───── EXTRACTED DATA ─────

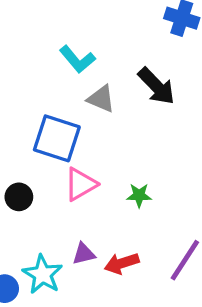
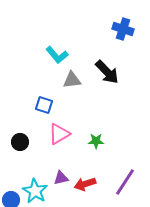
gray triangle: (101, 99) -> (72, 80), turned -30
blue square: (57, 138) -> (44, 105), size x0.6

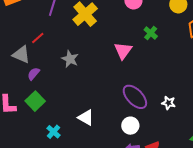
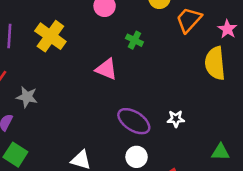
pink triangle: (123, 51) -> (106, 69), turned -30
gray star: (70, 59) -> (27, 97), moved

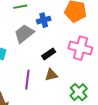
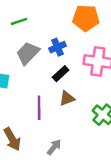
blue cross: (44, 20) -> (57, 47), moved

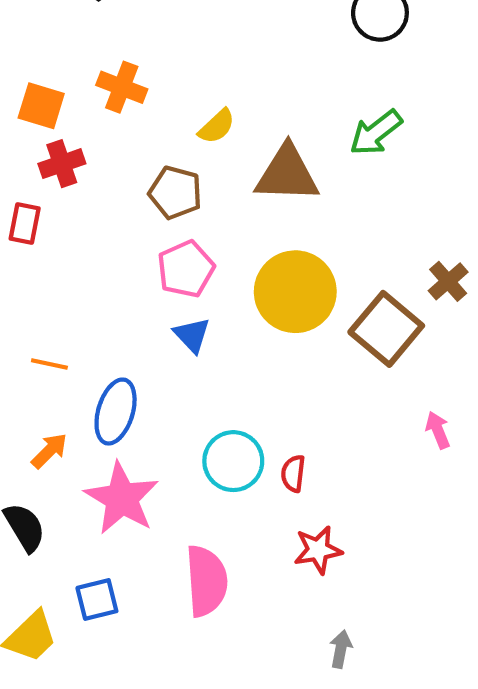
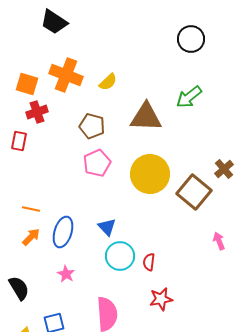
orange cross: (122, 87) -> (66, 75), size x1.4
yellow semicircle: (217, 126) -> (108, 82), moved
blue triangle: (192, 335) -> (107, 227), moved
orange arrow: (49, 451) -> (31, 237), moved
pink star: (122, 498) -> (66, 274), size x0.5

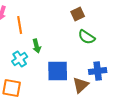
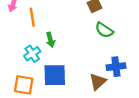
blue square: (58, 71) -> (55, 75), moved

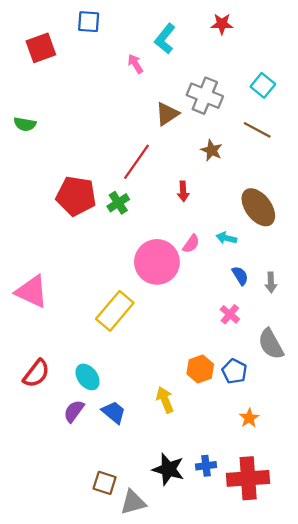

─────

> **WORK TO BE COMPLETED**
Reproduce precisely the lines of the entries above, from the one containing "yellow semicircle: (217, 126)" through the final one, both ends included, and omit the pictures.

> **RESPONSE TO THIS EXERCISE**
yellow semicircle: (217, 126) -> (108, 82), moved
blue triangle: (192, 335) -> (107, 227), moved
orange arrow: (49, 451) -> (31, 237), moved
pink star: (122, 498) -> (66, 274), size x0.5

blue square: (58, 71) -> (55, 75), moved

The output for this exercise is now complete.